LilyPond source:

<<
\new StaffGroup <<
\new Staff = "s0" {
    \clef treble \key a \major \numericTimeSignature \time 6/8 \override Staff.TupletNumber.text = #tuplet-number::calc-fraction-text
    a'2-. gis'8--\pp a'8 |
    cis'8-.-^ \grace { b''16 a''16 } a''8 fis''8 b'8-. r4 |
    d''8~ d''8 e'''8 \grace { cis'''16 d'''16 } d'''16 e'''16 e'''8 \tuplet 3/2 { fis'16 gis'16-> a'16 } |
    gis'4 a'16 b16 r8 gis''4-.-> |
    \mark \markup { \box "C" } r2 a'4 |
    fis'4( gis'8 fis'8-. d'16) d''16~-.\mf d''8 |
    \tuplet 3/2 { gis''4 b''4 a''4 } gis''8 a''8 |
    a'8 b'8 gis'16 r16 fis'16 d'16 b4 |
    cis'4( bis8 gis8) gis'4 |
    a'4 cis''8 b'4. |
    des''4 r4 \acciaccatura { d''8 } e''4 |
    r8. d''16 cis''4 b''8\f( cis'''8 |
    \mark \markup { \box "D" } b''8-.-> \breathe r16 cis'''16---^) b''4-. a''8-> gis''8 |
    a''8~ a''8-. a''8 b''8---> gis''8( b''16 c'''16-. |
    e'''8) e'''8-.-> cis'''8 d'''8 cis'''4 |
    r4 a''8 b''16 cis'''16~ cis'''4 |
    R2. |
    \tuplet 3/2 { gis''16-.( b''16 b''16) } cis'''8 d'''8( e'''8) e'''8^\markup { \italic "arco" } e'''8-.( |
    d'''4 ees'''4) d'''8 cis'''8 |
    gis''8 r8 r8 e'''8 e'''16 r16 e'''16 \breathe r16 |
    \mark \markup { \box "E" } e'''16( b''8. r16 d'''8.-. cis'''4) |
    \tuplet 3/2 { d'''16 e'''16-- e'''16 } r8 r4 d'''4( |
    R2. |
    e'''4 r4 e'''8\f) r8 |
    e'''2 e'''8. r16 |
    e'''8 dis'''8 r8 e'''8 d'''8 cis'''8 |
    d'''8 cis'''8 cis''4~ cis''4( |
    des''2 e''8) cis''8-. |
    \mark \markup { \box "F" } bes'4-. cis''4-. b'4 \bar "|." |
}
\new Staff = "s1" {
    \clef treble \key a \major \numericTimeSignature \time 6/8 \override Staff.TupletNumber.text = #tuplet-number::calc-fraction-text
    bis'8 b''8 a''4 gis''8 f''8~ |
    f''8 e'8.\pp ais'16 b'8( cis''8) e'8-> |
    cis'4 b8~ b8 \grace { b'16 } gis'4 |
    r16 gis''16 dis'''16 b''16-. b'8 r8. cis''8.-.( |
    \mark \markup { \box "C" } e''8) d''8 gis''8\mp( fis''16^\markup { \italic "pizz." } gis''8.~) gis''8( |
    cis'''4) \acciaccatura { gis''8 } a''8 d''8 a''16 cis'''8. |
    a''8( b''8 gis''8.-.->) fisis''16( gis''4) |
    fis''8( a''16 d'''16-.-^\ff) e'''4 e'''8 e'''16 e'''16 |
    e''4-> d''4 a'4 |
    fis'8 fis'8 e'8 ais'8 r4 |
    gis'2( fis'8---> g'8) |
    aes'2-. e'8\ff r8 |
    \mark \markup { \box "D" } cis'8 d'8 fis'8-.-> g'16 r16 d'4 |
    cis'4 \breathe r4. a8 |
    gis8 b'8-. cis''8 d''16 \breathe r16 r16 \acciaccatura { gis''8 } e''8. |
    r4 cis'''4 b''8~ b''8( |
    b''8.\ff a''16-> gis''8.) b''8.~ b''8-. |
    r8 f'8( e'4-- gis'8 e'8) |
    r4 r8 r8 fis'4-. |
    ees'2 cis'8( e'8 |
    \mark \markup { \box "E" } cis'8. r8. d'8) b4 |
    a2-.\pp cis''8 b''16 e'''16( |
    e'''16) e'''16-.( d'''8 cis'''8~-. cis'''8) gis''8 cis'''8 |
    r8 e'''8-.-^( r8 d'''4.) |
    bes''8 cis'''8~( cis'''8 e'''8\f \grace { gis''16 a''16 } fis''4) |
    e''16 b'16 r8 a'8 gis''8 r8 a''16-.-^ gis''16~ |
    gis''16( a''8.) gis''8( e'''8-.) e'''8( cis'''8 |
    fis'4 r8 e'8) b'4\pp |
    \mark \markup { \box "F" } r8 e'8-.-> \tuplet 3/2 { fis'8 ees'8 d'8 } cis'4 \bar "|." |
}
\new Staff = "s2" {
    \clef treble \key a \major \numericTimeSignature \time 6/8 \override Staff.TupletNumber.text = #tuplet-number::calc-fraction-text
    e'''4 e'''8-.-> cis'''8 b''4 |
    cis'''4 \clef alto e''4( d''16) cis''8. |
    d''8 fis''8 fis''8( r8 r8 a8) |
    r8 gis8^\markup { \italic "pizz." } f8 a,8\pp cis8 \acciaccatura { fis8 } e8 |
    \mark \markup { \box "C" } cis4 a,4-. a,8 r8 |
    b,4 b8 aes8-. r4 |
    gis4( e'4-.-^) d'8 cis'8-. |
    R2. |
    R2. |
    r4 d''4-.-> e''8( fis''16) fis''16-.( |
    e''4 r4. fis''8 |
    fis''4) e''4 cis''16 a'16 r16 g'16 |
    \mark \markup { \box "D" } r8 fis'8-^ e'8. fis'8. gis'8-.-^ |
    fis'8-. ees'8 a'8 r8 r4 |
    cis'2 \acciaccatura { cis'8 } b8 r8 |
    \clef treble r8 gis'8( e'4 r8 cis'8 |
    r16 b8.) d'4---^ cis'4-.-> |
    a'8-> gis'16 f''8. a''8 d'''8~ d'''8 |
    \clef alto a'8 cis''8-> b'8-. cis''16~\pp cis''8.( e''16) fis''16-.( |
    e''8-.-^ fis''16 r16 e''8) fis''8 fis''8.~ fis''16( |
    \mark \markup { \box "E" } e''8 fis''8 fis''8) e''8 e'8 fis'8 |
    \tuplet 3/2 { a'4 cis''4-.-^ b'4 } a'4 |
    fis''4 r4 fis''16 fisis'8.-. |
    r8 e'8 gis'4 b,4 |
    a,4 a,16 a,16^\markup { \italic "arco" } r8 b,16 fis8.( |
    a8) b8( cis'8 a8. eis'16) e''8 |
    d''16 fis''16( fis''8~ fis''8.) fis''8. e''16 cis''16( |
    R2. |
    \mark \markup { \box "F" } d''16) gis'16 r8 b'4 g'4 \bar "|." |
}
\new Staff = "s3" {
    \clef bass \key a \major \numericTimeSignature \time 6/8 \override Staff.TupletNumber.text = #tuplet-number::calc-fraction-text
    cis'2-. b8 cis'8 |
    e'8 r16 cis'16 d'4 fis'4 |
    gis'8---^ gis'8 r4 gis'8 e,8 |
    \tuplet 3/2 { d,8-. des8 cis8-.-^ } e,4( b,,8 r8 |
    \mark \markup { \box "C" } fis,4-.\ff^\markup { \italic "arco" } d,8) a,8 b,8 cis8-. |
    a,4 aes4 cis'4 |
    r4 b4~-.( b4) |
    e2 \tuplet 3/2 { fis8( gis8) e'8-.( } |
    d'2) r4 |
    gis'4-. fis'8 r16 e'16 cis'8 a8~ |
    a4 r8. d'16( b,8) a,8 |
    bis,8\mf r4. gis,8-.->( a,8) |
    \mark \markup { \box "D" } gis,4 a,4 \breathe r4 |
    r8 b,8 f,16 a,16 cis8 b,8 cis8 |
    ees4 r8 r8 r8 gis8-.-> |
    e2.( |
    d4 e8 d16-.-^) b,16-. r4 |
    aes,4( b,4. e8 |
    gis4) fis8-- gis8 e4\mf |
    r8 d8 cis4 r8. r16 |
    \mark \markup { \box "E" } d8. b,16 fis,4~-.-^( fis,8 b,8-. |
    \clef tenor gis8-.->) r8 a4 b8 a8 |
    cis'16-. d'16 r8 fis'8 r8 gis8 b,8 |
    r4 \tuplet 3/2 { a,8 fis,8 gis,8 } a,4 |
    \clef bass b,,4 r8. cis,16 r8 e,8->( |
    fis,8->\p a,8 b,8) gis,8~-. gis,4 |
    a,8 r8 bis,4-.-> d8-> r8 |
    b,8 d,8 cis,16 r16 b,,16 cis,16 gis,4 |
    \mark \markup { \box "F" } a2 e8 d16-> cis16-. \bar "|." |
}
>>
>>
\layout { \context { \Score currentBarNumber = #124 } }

§ **SHORT EXERCISE**
Which lines in the records above contain the string "fisis"? Pull out each of them in full.

§ **RESULT FOR THIS TASK**
    a''8( b''8 gis''8.-.->) fisis''16( gis''4) |
    fis''4 r4 fis''16 fisis'8.-. |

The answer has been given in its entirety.